INFORMATION below:
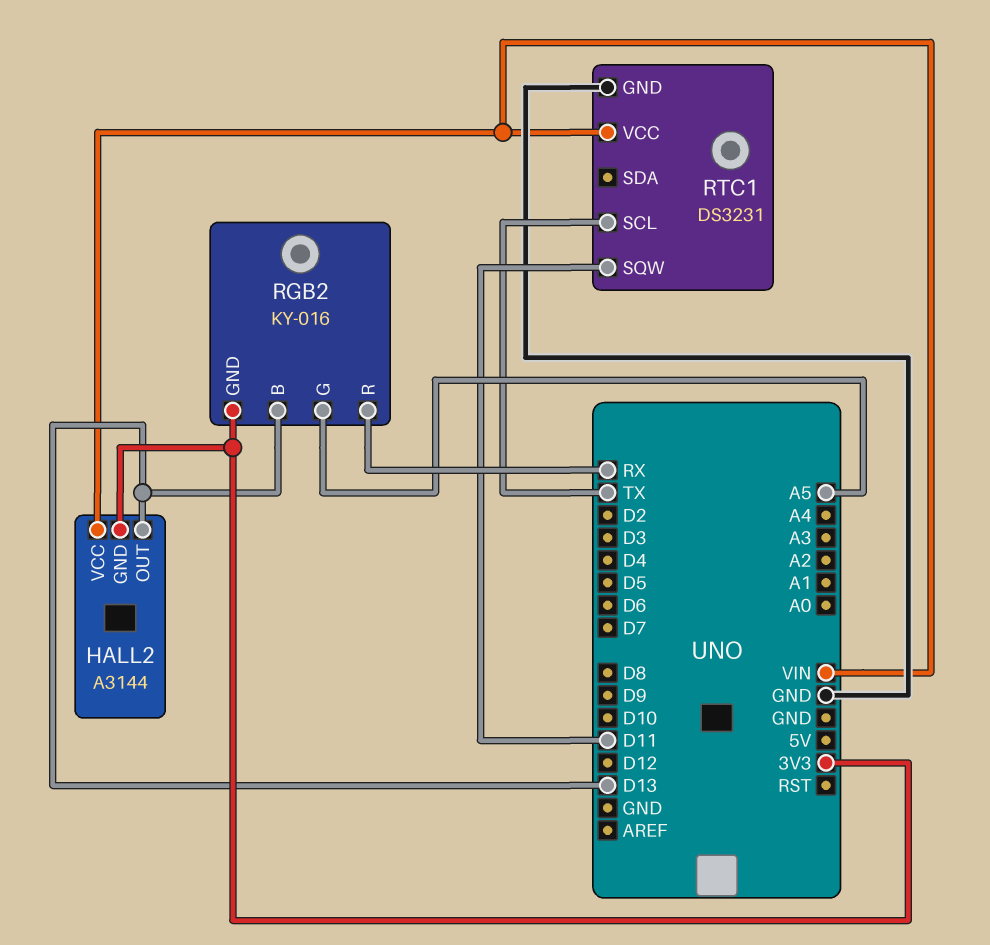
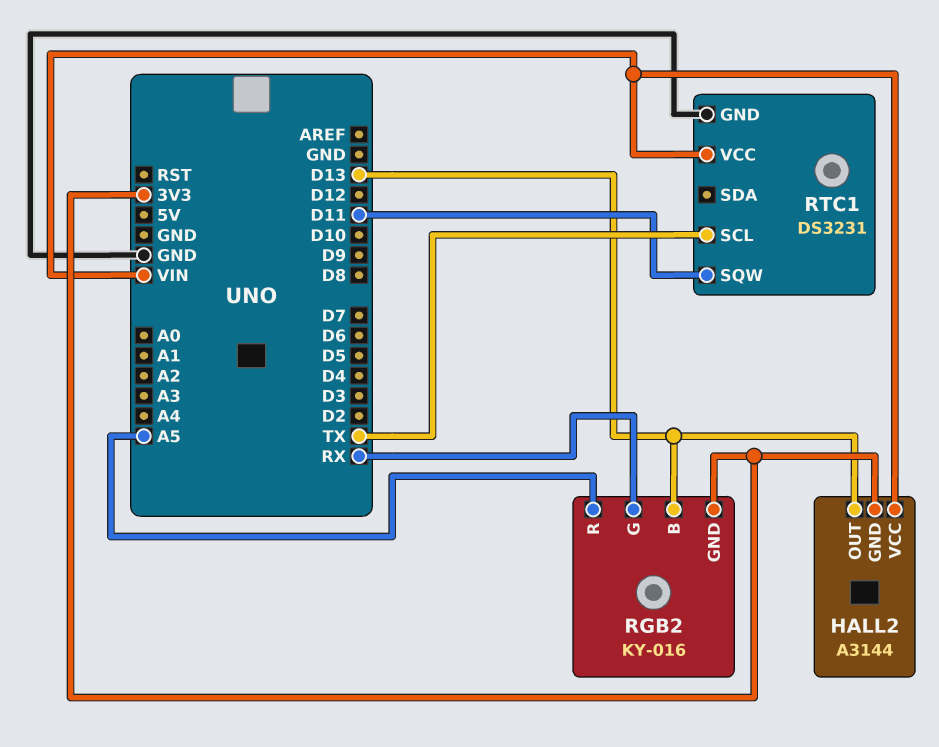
RGB2 pin G: A5 -> RX
RGB2 pin R: RX -> A5

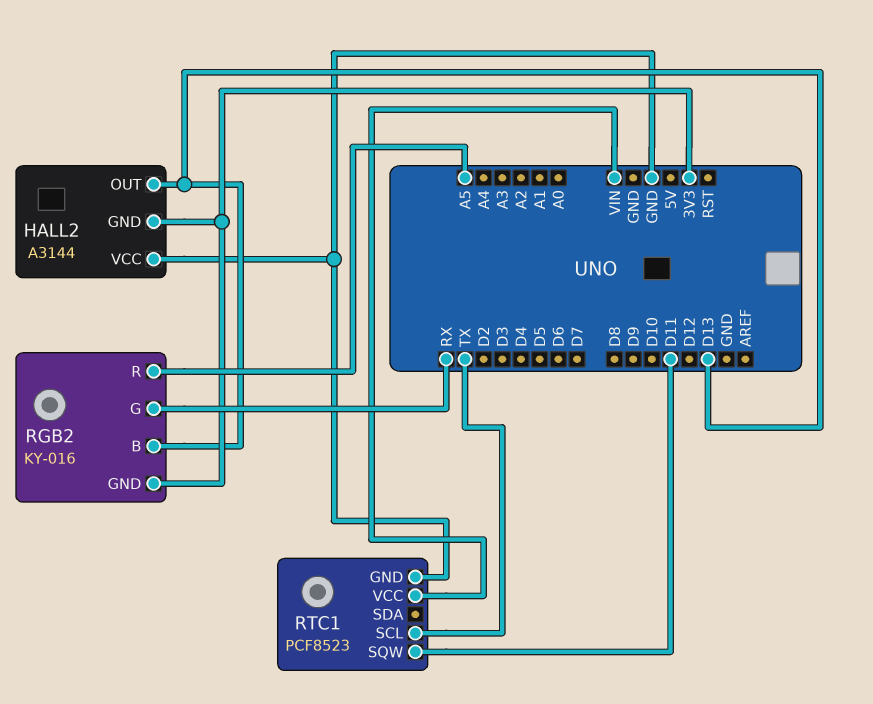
HALL2 pin VCC: VIN -> GND
RTC1: DS3231 -> PCF8523

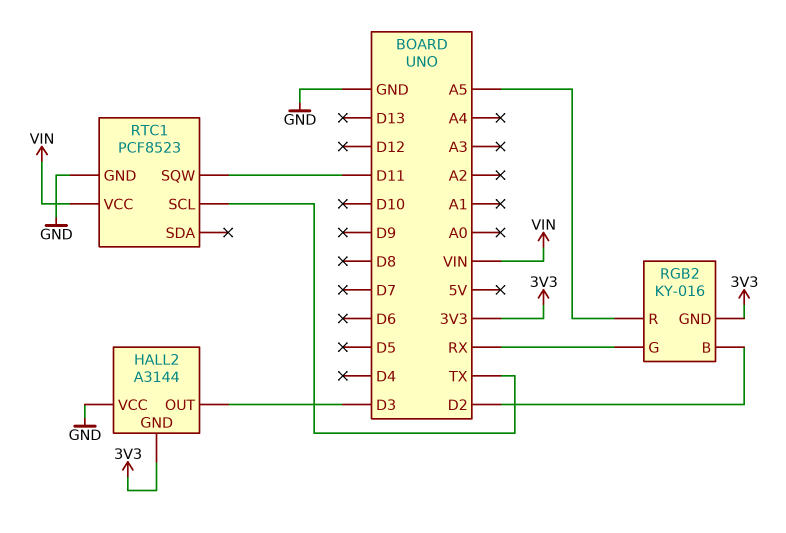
HALL2 pin OUT: D13 -> D3
RGB2 pin B: D13 -> D2

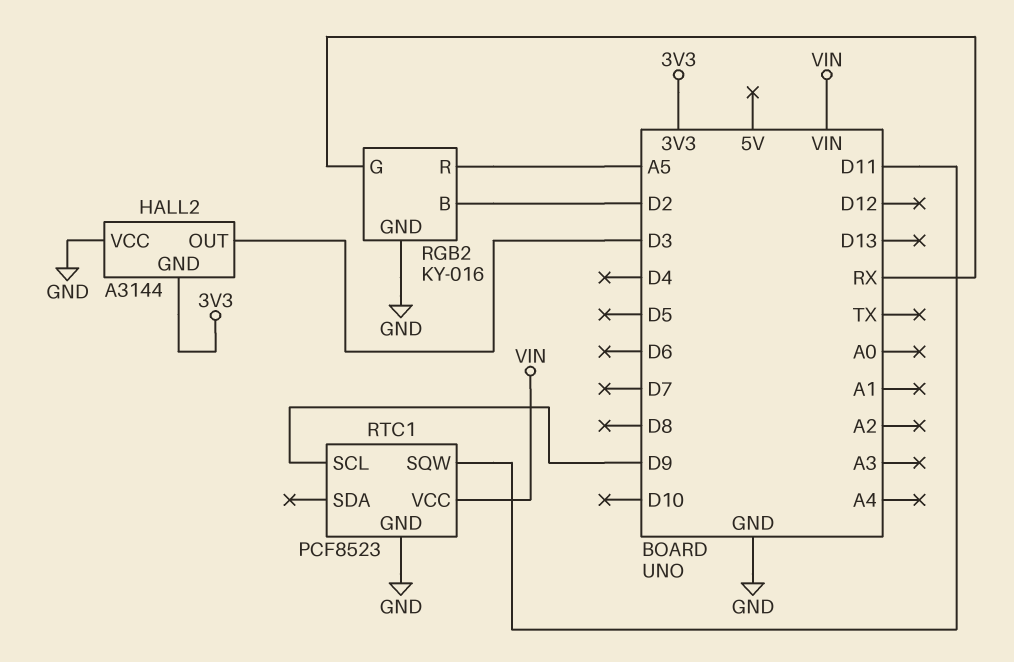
RGB2 pin GND: 3V3 -> GND
RTC1 pin SCL: TX -> D9

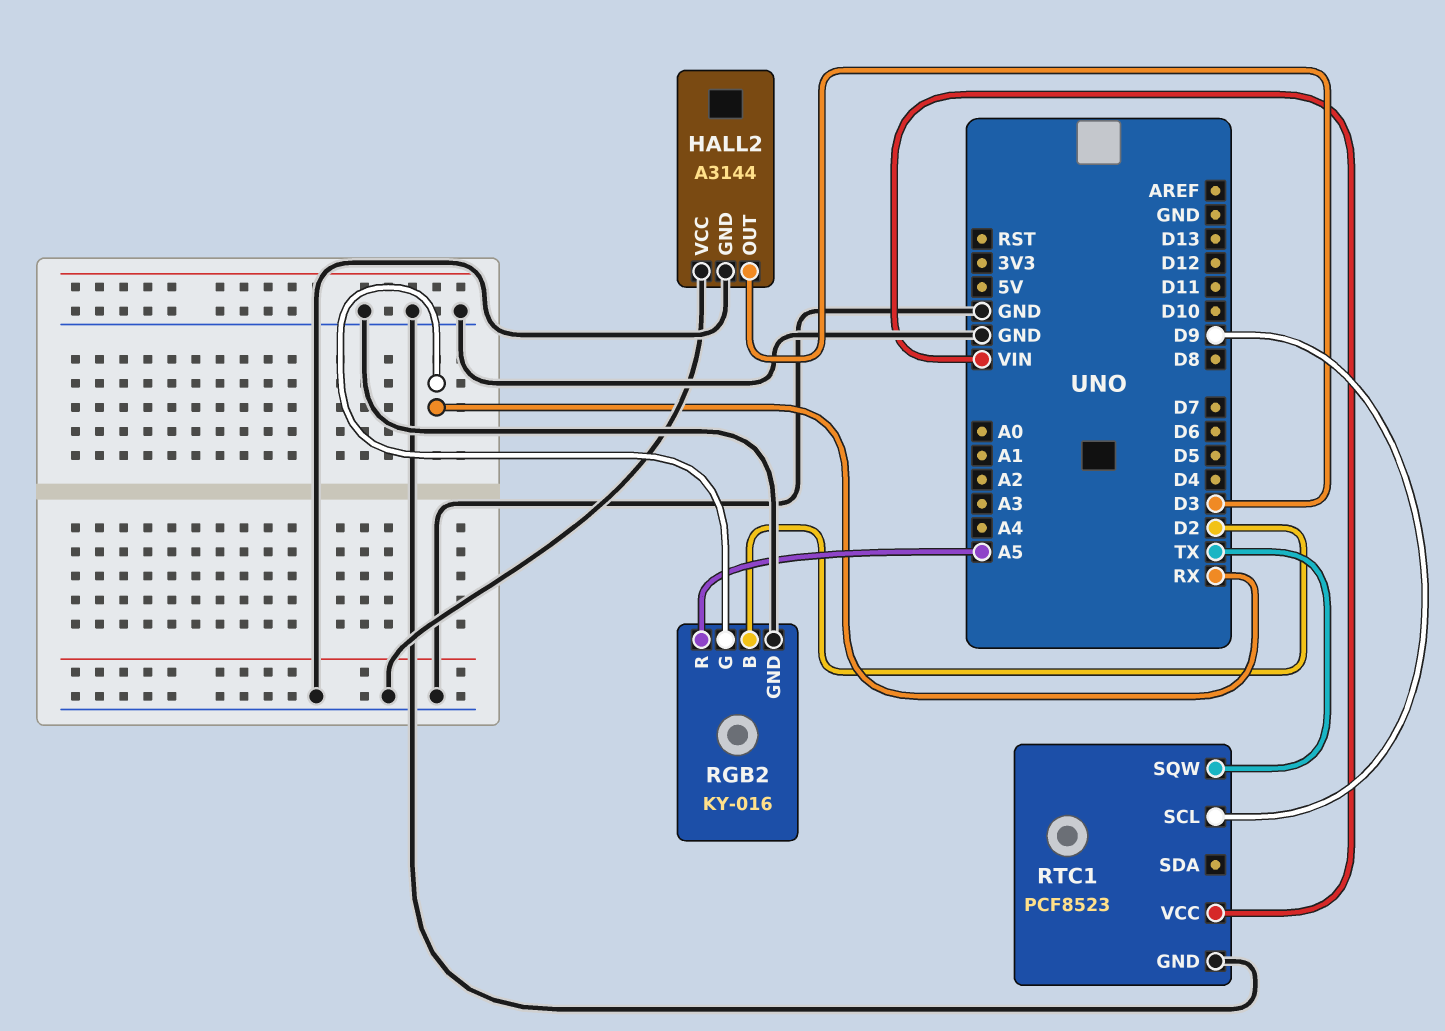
HALL2 pin GND: 3V3 -> GND
RTC1 pin SQW: D11 -> TX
End of INFORMATION.
- YOUR INSTRUCTIONS -
Reproduce exactly and only the lines from the line that contains "RTC1: DS3231 -> PCF8523" to the end of the data above, both ends included. No pictures go in the copy.

- RESPONSE TO THIS TASK -
RTC1: DS3231 -> PCF8523

HALL2 pin OUT: D13 -> D3
RGB2 pin B: D13 -> D2

RGB2 pin GND: 3V3 -> GND
RTC1 pin SCL: TX -> D9

HALL2 pin GND: 3V3 -> GND
RTC1 pin SQW: D11 -> TX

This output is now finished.